» **WORK INSTRUCTIONS**
Please reproduce every record exactly as written, leaving out the pictures.

» **TASK INPUTS**

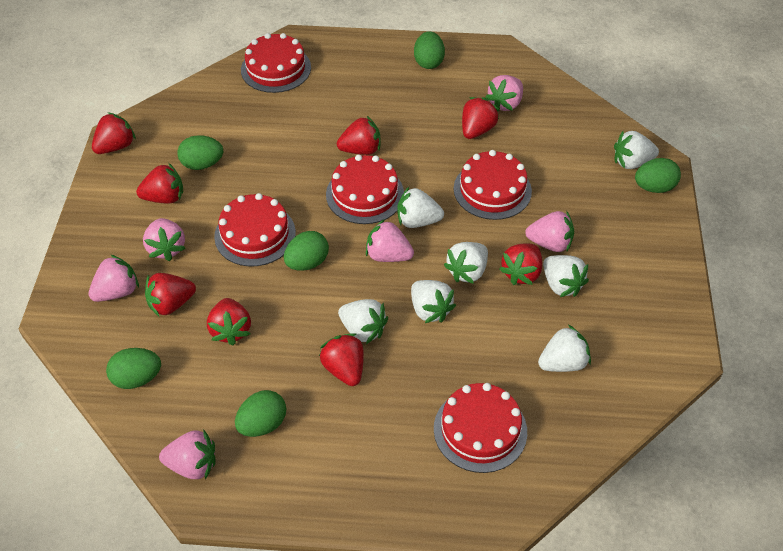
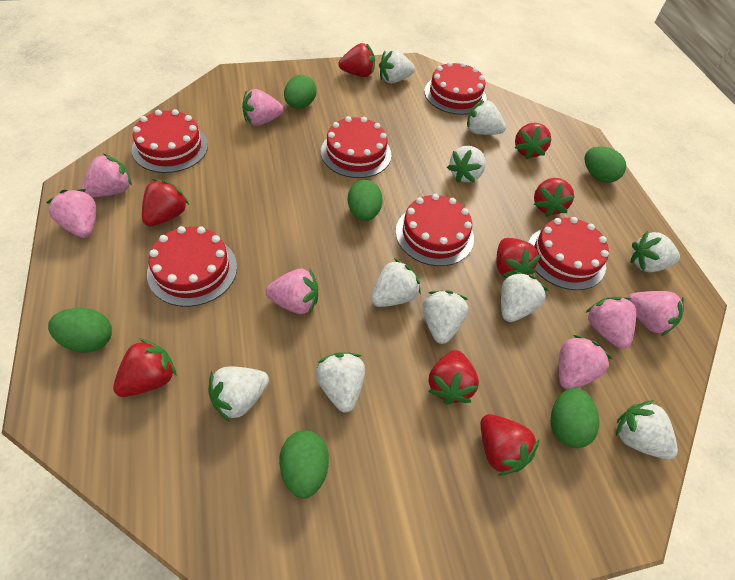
pink strawberry: 6 -> 7
red cake: 5 -> 6
white strawberry: 7 -> 10

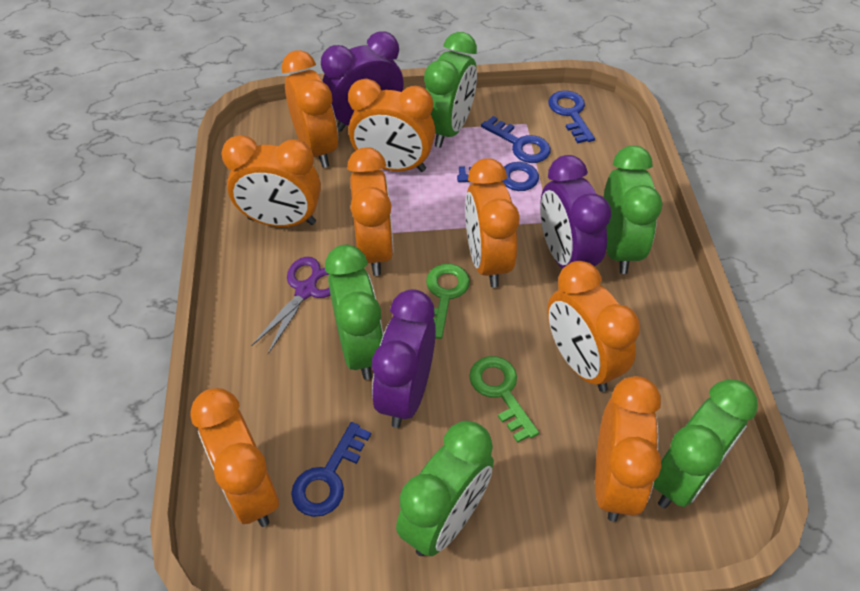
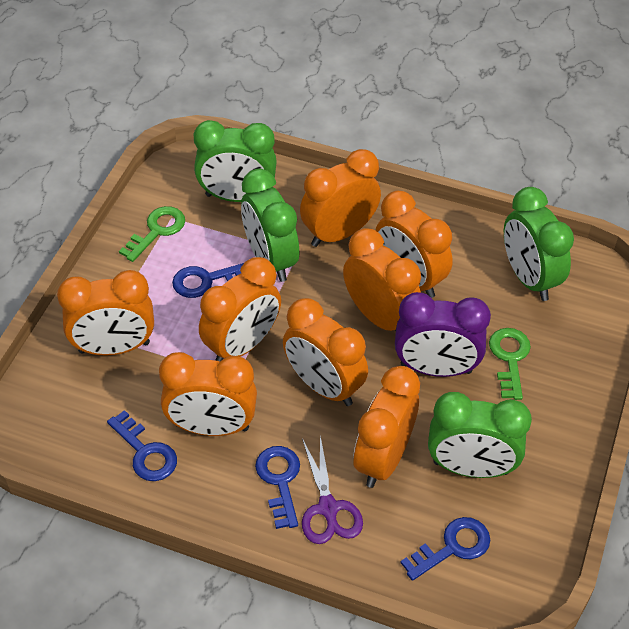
green clock: 5 -> 4
purple clock: 3 -> 1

» **RESPONSE TO THE EXERCISE**
pink strawberry: 6 -> 7
red cake: 5 -> 6
white strawberry: 7 -> 10

green clock: 5 -> 4
purple clock: 3 -> 1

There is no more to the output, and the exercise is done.